- Opening Delimiter -
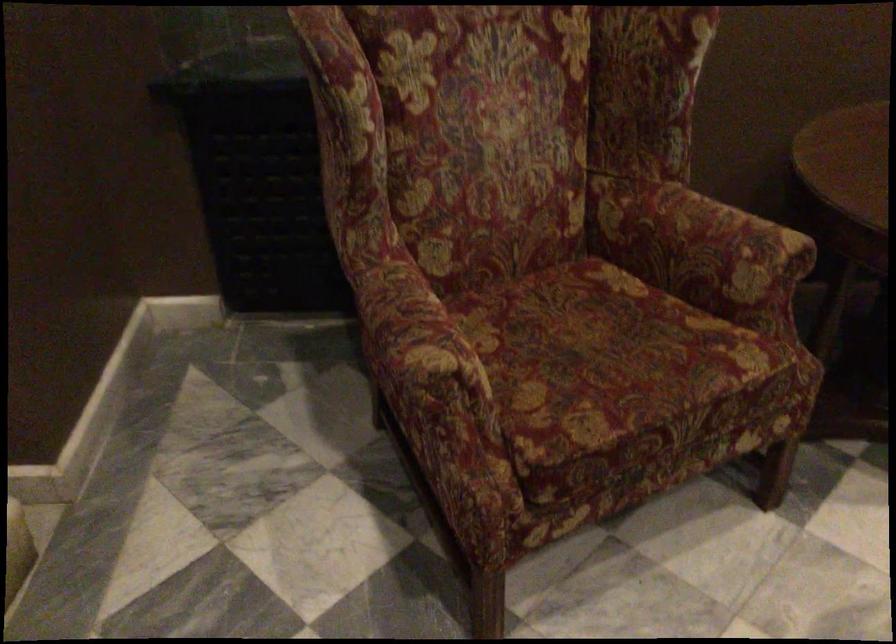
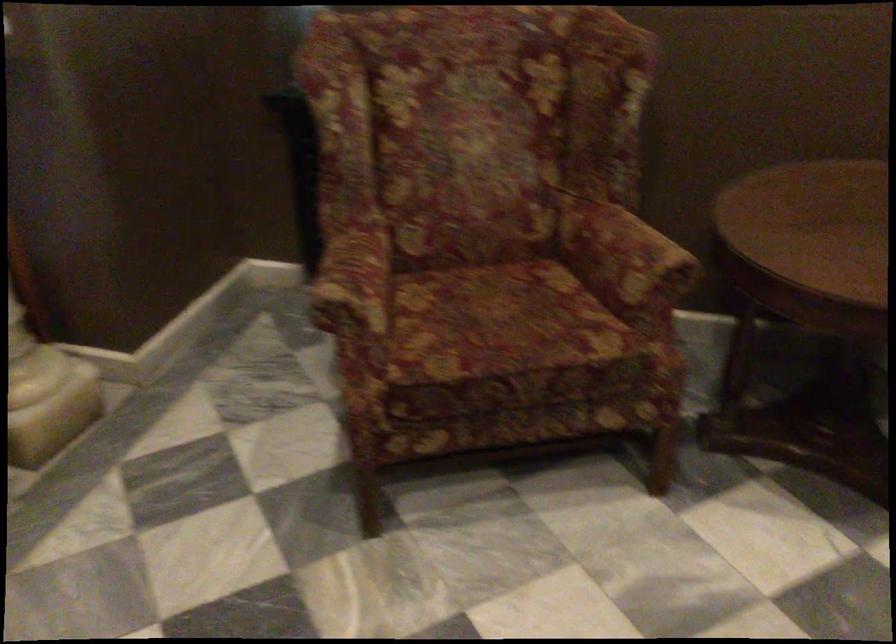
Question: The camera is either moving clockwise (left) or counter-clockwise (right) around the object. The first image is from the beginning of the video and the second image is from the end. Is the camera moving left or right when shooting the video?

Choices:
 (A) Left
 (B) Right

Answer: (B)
- Closing Delimiter -
- Opening Delimiter -
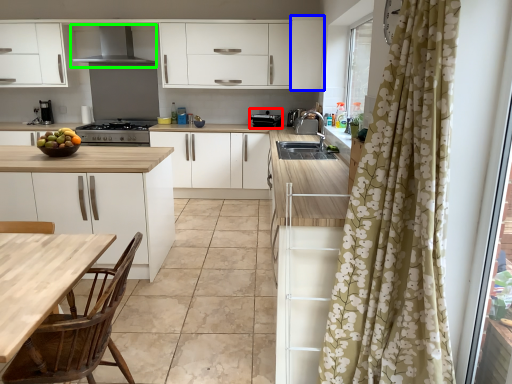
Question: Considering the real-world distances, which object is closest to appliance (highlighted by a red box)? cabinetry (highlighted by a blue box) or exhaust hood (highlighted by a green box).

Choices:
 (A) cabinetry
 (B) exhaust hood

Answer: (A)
- Closing Delimiter -
**Task to complete**
Format as a numbered list the lines from the one containing "Question: Considering the" through the one containing "Answer: (A)", both included, leaving out blank lines.

**Result**
1. Question: Considering the real-world distances, which object is closest to appliance (highlighted by a red box)? cabinetry (highlighted by a blue box) or exhaust hood (highlighted by a green box).
2. Choices:
3.  (A) cabinetry
4.  (B) exhaust hood
5. Answer: (A)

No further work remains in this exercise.